• _What this task involves_
Each line from the one that contains "(425, 123) = (383, 300): none -> green car" to the end of the material must be set down exactly, and no line before it.

Available data below:

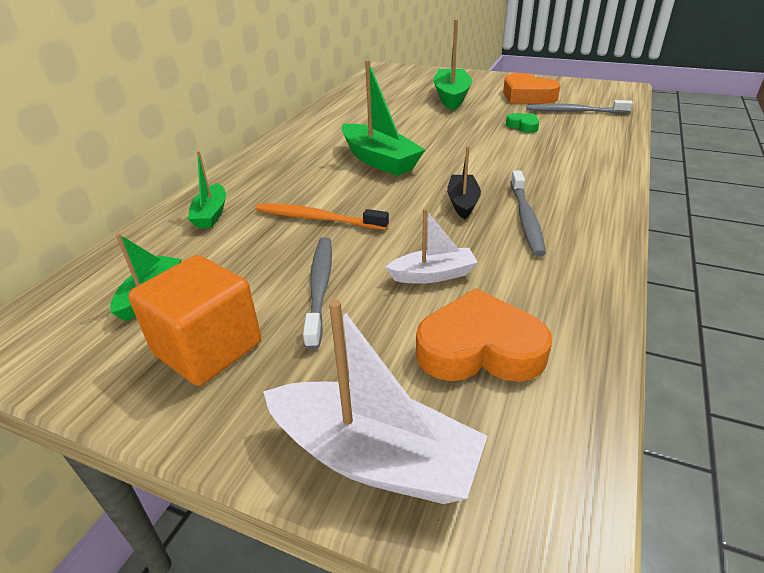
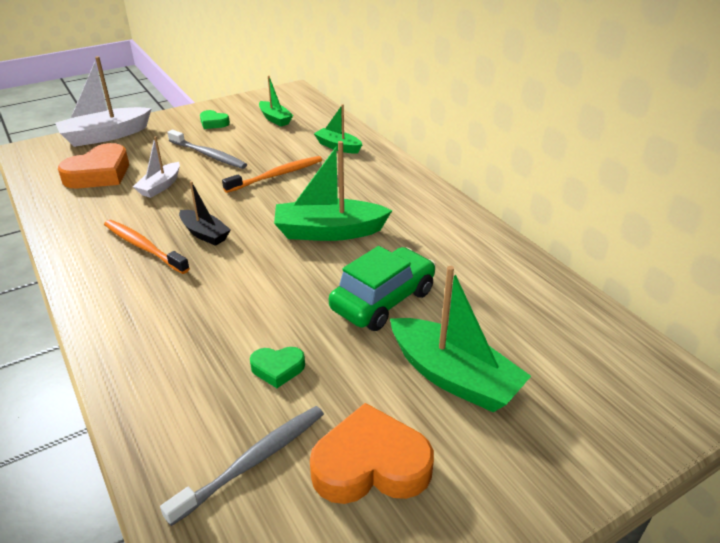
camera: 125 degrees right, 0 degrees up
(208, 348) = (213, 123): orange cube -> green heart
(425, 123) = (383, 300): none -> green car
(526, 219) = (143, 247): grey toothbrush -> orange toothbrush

End of Available data.

• _Final answer_
(425, 123) = (383, 300): none -> green car
(526, 219) = (143, 247): grey toothbrush -> orange toothbrush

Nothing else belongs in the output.